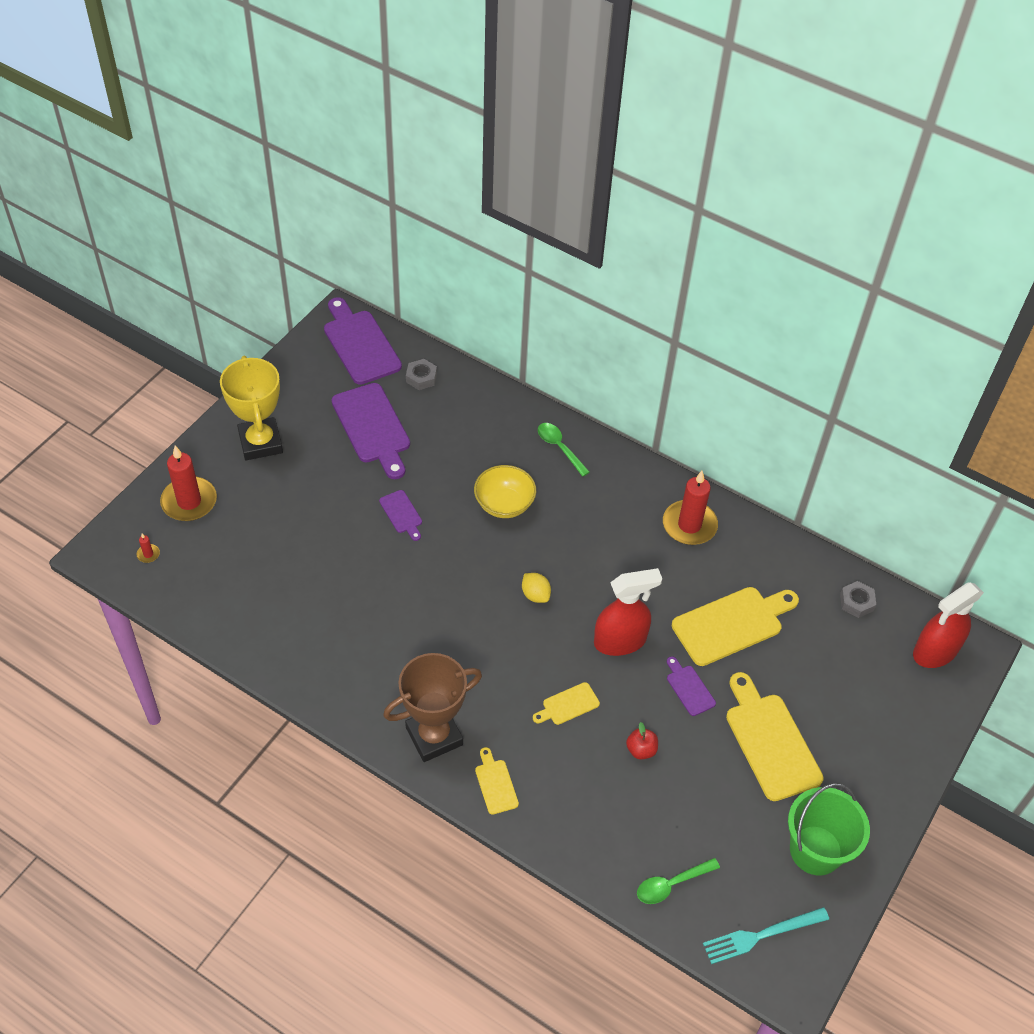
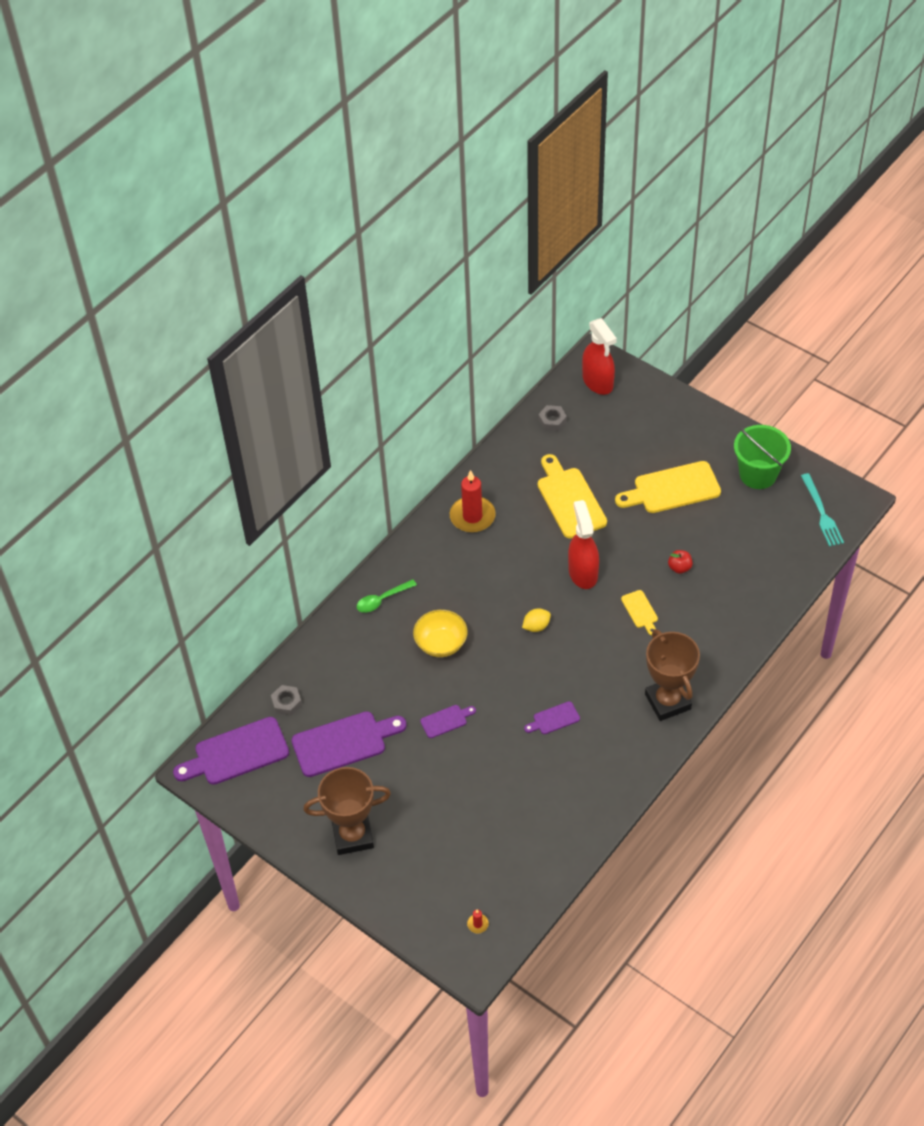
camera: 80 degrees left, 0 degrees up
(189, 501) = (419, 893): red candle -> none
(260, 442) = (353, 836): yellow trophy -> brown trophy
(495, 784) = (709, 662): yellow cutting board -> none
(671, 884) = (787, 560): green spoon -> none
(689, 688) = (626, 533): purple cutting board -> purple cutting board (554, 719)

····················

» WORK TASK: What lines of the data include the word "board"? Copy each of them.

» EXERCISE ANSWER:
(495, 784) = (709, 662): yellow cutting board -> none
(689, 688) = (626, 533): purple cutting board -> purple cutting board (554, 719)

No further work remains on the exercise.